DATA EXTRACTS:
------------------------------------------------------------------------
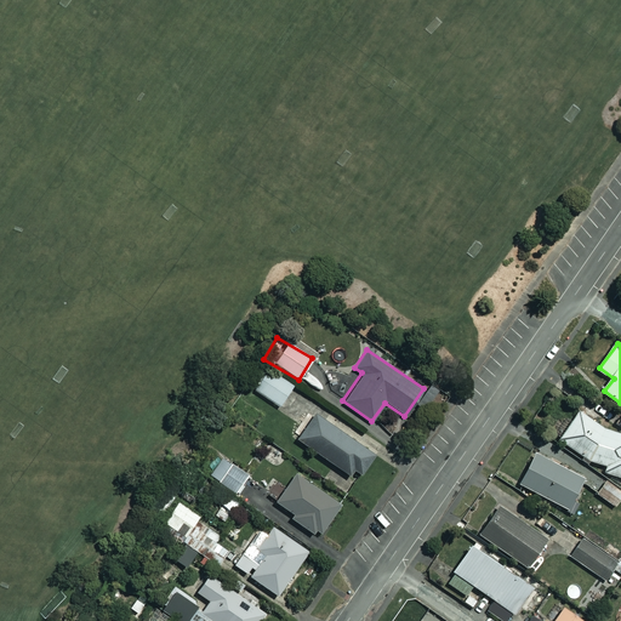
[(295,386),(260,365),(246,387),(281,408),(295,386)]
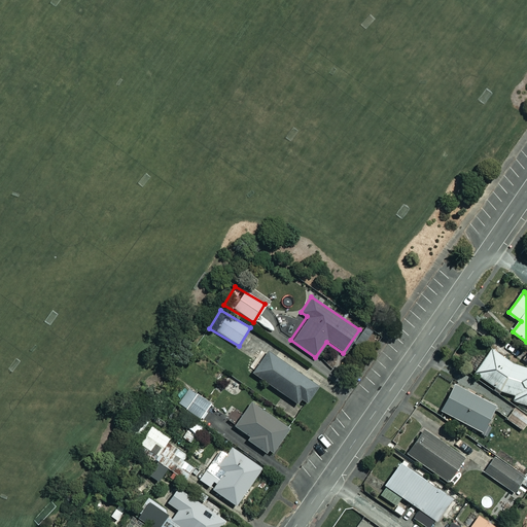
[(526,367),(515,363),(493,348),(477,373),(501,389),(516,394),(515,402),(526,405),(526,367)]
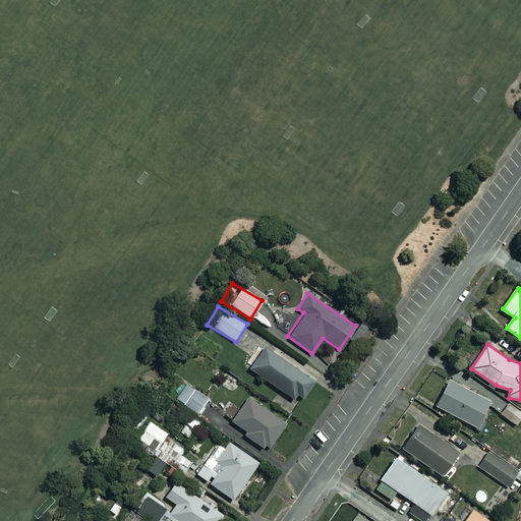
[(313,381),(264,348),(248,369),(293,399),(296,394),(301,398),(313,381)]
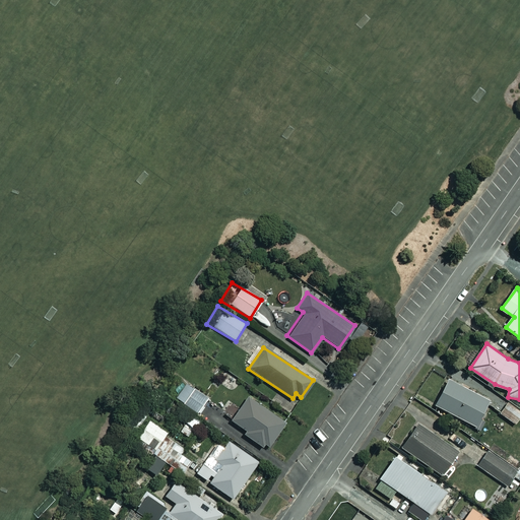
[(462,372),(445,362),(440,371),(457,380),(462,372)]
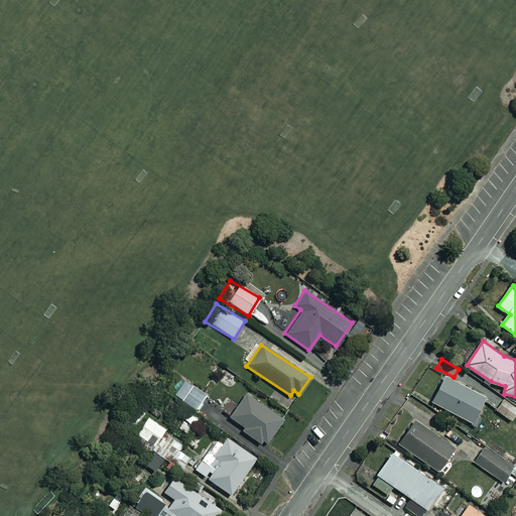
[(445,376),(432,402),(475,422),(487,395),(445,376)]
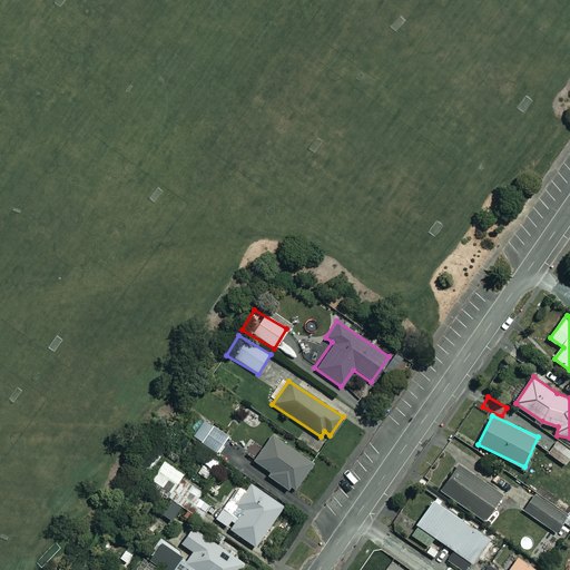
[(228,436),(204,420),(193,438),(217,453),(228,436)]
------------------------------------------------------------------------
YOUR INSTRUCTIONS: Starting at the line that holds "[(462,372),(445,362),(440,371),(457,380),(462,372)]", copy each line exactly through the end of the listing, both ends included. Leave the pictures out.

SOLUTION TO THIS PROBLEM:
[(462,372),(445,362),(440,371),(457,380),(462,372)]
[(445,376),(432,402),(475,422),(487,395),(445,376)]
[(228,436),(204,420),(193,438),(217,453),(228,436)]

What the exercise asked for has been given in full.